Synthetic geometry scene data
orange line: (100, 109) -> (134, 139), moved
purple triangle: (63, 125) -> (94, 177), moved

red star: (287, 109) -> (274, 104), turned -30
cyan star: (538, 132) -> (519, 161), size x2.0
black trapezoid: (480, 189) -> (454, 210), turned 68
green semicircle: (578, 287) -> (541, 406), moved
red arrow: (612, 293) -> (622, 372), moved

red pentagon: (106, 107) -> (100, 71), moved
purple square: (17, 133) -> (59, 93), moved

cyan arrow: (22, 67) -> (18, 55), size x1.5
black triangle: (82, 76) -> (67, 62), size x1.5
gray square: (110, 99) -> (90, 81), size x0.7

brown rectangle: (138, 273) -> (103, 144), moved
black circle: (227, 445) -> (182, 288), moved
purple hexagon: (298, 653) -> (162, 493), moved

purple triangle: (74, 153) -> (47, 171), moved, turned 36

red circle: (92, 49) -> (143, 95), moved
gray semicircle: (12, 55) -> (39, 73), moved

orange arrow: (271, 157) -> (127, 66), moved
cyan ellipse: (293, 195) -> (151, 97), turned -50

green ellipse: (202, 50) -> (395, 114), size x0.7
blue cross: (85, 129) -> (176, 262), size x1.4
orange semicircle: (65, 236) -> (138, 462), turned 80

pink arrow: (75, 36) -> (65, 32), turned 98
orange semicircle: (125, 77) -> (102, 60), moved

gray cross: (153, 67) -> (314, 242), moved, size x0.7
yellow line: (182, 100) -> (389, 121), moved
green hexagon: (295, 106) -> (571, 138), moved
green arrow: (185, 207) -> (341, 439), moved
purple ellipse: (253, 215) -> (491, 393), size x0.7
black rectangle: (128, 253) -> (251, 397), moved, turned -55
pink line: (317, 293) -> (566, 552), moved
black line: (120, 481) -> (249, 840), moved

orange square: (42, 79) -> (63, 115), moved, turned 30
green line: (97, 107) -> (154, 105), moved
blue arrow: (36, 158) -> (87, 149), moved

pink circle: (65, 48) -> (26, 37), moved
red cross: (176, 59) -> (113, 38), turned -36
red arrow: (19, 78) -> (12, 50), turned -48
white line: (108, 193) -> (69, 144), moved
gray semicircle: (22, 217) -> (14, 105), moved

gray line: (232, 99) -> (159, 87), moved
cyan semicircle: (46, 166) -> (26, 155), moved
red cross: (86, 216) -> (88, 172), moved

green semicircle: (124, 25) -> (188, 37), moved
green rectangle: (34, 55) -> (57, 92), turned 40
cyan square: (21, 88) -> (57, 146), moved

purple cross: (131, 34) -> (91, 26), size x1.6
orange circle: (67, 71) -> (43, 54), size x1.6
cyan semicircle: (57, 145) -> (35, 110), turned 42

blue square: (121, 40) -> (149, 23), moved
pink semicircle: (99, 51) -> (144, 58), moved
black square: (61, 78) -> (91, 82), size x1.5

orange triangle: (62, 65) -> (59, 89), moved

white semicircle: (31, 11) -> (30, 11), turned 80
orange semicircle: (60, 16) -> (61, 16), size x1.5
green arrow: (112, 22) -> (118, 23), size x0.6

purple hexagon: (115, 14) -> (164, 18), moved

**What you are asked to do**
Return the data above in full. Keep every line exactly as it is.

**Solution to this task**
orange line: (100, 109) -> (134, 139), moved
purple triangle: (63, 125) -> (94, 177), moved

red star: (287, 109) -> (274, 104), turned -30
cyan star: (538, 132) -> (519, 161), size x2.0
black trapezoid: (480, 189) -> (454, 210), turned 68
green semicircle: (578, 287) -> (541, 406), moved
red arrow: (612, 293) -> (622, 372), moved

red pentagon: (106, 107) -> (100, 71), moved
purple square: (17, 133) -> (59, 93), moved

cyan arrow: (22, 67) -> (18, 55), size x1.5
black triangle: (82, 76) -> (67, 62), size x1.5
gray square: (110, 99) -> (90, 81), size x0.7

brown rectangle: (138, 273) -> (103, 144), moved
black circle: (227, 445) -> (182, 288), moved
purple hexagon: (298, 653) -> (162, 493), moved

purple triangle: (74, 153) -> (47, 171), moved, turned 36

red circle: (92, 49) -> (143, 95), moved
gray semicircle: (12, 55) -> (39, 73), moved

orange arrow: (271, 157) -> (127, 66), moved
cyan ellipse: (293, 195) -> (151, 97), turned -50

green ellipse: (202, 50) -> (395, 114), size x0.7
blue cross: (85, 129) -> (176, 262), size x1.4
orange semicircle: (65, 236) -> (138, 462), turned 80

pink arrow: (75, 36) -> (65, 32), turned 98
orange semicircle: (125, 77) -> (102, 60), moved

gray cross: (153, 67) -> (314, 242), moved, size x0.7
yellow line: (182, 100) -> (389, 121), moved
green hexagon: (295, 106) -> (571, 138), moved
green arrow: (185, 207) -> (341, 439), moved
purple ellipse: (253, 215) -> (491, 393), size x0.7
black rectangle: (128, 253) -> (251, 397), moved, turned -55
pink line: (317, 293) -> (566, 552), moved
black line: (120, 481) -> (249, 840), moved

orange square: (42, 79) -> (63, 115), moved, turned 30
green line: (97, 107) -> (154, 105), moved
blue arrow: (36, 158) -> (87, 149), moved

pink circle: (65, 48) -> (26, 37), moved
red cross: (176, 59) -> (113, 38), turned -36
red arrow: (19, 78) -> (12, 50), turned -48
white line: (108, 193) -> (69, 144), moved
gray semicircle: (22, 217) -> (14, 105), moved

gray line: (232, 99) -> (159, 87), moved
cyan semicircle: (46, 166) -> (26, 155), moved
red cross: (86, 216) -> (88, 172), moved

green semicircle: (124, 25) -> (188, 37), moved
green rectangle: (34, 55) -> (57, 92), turned 40
cyan square: (21, 88) -> (57, 146), moved

purple cross: (131, 34) -> (91, 26), size x1.6
orange circle: (67, 71) -> (43, 54), size x1.6
cyan semicircle: (57, 145) -> (35, 110), turned 42

blue square: (121, 40) -> (149, 23), moved
pink semicircle: (99, 51) -> (144, 58), moved
black square: (61, 78) -> (91, 82), size x1.5

orange triangle: (62, 65) -> (59, 89), moved

white semicircle: (31, 11) -> (30, 11), turned 80
orange semicircle: (60, 16) -> (61, 16), size x1.5
green arrow: (112, 22) -> (118, 23), size x0.6

purple hexagon: (115, 14) -> (164, 18), moved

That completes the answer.